Description of the task: Reproduce the lines below verbatim, from the line containing "Oxgate (510, 1388)" through the line containing "This document has height=1311, width=924.", including both of those lines.

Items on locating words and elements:
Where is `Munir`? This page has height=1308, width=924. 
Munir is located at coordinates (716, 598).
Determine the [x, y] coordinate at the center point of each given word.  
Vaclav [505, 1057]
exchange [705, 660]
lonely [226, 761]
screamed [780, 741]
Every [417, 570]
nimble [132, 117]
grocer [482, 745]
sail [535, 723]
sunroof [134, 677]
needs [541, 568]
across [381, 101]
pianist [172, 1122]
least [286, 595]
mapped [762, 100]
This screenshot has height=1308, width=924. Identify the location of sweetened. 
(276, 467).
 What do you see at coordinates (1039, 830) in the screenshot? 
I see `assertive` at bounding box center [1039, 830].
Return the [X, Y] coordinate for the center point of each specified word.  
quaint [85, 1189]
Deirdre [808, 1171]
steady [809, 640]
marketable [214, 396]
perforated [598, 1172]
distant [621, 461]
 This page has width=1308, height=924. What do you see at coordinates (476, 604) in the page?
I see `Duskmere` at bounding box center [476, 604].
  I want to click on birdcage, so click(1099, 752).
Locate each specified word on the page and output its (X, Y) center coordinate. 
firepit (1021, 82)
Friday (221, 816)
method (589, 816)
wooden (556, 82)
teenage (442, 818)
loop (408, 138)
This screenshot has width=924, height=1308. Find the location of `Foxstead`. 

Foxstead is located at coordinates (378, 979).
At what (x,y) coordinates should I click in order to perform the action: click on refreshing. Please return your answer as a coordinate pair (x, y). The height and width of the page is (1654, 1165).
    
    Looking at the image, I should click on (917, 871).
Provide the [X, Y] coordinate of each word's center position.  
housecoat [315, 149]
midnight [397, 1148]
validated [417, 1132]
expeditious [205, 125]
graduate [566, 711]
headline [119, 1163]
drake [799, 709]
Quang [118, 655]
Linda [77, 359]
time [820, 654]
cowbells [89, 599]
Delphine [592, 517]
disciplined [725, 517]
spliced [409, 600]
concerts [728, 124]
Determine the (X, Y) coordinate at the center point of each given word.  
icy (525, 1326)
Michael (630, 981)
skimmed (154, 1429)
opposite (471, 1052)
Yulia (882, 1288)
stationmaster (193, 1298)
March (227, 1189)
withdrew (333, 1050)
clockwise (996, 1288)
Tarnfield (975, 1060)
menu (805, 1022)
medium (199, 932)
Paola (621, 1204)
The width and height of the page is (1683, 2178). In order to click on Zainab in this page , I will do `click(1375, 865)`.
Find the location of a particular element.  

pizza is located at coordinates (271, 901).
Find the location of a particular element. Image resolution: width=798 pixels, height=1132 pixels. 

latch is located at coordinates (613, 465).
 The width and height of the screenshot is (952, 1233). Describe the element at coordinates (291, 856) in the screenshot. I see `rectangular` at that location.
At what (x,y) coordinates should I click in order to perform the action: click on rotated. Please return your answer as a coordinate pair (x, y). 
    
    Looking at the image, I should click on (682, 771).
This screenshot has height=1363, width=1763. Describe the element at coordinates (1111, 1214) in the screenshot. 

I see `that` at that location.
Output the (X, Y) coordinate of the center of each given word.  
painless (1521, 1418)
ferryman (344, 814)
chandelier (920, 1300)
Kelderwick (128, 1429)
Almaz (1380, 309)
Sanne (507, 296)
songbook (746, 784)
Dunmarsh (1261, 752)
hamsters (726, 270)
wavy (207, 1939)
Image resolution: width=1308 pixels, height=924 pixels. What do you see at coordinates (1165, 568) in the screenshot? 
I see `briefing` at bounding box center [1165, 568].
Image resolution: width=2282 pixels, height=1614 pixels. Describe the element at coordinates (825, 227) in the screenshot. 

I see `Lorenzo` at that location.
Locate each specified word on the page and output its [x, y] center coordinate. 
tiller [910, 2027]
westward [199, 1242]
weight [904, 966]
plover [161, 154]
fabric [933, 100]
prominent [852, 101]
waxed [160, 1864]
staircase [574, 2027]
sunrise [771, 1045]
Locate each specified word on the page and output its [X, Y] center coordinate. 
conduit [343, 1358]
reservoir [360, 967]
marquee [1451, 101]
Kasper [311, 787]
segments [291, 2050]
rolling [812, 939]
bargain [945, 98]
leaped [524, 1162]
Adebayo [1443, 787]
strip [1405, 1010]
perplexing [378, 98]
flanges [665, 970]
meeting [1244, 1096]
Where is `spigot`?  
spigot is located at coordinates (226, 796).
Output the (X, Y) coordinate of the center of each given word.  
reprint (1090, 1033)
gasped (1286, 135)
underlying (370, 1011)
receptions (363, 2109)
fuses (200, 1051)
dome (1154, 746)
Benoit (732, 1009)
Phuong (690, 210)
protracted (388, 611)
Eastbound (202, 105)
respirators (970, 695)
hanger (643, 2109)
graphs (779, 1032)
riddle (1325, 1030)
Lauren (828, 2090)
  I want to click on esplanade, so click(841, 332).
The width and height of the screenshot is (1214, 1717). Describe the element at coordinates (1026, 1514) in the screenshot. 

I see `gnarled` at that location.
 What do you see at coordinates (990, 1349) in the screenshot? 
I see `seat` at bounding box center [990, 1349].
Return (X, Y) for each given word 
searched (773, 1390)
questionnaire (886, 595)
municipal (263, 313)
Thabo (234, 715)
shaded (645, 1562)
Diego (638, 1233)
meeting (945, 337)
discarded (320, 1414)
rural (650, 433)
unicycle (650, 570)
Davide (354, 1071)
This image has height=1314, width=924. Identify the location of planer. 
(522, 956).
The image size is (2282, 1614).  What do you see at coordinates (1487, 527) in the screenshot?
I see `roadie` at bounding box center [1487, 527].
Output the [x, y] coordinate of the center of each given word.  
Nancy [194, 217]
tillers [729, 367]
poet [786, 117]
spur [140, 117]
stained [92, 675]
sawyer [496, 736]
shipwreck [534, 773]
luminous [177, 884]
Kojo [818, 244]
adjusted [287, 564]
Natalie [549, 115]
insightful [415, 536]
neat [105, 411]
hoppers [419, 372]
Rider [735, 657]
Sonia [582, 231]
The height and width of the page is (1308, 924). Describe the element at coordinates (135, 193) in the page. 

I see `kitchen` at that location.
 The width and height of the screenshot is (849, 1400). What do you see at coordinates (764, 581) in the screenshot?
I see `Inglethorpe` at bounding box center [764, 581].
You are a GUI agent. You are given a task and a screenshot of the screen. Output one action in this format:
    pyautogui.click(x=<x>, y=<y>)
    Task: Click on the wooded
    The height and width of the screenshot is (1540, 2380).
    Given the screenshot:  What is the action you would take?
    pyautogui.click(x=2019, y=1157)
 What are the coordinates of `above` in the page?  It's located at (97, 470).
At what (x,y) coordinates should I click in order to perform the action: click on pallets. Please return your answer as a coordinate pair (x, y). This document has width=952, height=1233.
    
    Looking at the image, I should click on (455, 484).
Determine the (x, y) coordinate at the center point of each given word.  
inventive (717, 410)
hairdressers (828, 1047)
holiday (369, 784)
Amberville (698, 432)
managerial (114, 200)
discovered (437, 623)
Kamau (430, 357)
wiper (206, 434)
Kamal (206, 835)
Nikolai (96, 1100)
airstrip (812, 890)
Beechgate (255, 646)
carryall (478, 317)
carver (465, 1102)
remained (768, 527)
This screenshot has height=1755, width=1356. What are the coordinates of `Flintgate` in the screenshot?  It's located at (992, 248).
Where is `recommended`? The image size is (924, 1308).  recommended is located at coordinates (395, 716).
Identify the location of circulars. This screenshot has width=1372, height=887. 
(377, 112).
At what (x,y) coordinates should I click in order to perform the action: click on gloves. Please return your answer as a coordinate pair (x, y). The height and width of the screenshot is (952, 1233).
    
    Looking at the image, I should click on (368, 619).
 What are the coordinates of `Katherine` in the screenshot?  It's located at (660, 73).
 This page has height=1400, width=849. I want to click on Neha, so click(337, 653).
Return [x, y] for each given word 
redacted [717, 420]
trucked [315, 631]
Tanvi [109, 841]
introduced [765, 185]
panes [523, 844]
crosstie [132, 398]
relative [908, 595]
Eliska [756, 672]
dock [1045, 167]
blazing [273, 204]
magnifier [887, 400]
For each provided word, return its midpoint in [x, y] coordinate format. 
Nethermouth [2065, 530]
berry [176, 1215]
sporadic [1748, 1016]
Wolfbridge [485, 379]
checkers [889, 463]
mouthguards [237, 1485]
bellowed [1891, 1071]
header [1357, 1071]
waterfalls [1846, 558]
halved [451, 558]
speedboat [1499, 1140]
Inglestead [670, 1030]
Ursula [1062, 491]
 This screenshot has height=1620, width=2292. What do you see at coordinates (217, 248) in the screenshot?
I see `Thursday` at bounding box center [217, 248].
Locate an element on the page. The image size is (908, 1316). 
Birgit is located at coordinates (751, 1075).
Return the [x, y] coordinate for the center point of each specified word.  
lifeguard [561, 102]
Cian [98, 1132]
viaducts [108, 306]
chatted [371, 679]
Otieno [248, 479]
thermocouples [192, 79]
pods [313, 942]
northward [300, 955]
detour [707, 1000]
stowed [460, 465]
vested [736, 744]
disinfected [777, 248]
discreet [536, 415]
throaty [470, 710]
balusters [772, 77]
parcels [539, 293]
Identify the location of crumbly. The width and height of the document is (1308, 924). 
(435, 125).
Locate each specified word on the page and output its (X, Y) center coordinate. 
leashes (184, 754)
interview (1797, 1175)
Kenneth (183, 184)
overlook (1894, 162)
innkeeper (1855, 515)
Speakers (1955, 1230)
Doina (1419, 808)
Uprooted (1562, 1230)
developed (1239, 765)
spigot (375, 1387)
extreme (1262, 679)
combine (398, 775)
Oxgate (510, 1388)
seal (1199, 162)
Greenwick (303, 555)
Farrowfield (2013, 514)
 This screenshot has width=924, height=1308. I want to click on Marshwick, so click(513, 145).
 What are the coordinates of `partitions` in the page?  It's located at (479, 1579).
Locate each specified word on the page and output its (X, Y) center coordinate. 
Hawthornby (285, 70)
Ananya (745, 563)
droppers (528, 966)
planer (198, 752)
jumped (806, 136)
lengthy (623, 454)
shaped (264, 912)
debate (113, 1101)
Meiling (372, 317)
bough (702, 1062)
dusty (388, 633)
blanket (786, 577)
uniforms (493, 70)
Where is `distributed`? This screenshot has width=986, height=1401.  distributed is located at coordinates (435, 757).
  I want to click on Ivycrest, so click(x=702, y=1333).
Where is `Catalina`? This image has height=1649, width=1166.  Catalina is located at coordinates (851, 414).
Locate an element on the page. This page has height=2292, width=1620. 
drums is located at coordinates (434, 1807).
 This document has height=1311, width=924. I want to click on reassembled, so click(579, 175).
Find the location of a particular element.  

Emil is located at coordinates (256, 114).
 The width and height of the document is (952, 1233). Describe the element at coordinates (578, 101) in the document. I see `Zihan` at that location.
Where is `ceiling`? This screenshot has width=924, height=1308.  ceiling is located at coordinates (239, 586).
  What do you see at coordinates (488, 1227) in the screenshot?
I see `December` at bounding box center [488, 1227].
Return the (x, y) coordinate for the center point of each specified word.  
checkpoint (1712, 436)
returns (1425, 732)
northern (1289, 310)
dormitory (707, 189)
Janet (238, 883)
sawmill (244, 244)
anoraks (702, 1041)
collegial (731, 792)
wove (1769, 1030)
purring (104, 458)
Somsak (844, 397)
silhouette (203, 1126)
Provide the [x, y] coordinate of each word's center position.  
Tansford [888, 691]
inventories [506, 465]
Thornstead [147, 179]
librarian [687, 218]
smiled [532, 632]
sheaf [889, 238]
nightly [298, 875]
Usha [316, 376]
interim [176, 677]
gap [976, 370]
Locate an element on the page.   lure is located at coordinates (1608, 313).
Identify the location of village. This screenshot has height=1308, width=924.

Answer to this problem:
Oxgate (510, 1388)
seal (1199, 162)
Greenwick (303, 555)
Farrowfield (2013, 514)
 This screenshot has width=924, height=1308. I want to click on Marshwick, so click(513, 145).
 What are the coordinates of `partitions` in the page?  It's located at (479, 1579).
Locate each specified word on the page and output its (X, Y) center coordinate. 
Hawthornby (285, 70)
Ananya (745, 563)
droppers (528, 966)
planer (198, 752)
jumped (806, 136)
lengthy (623, 454)
shaped (264, 912)
debate (113, 1101)
Meiling (372, 317)
bough (702, 1062)
dusty (388, 633)
blanket (786, 577)
uniforms (493, 70)
Where is `distributed`? This screenshot has width=986, height=1401.  distributed is located at coordinates (435, 757).
  I want to click on Ivycrest, so click(x=702, y=1333).
Where is `Catalina`? This image has height=1649, width=1166.  Catalina is located at coordinates (851, 414).
Locate an element on the page. This page has height=2292, width=1620. 
drums is located at coordinates (434, 1807).
 This document has height=1311, width=924. I want to click on reassembled, so click(579, 175).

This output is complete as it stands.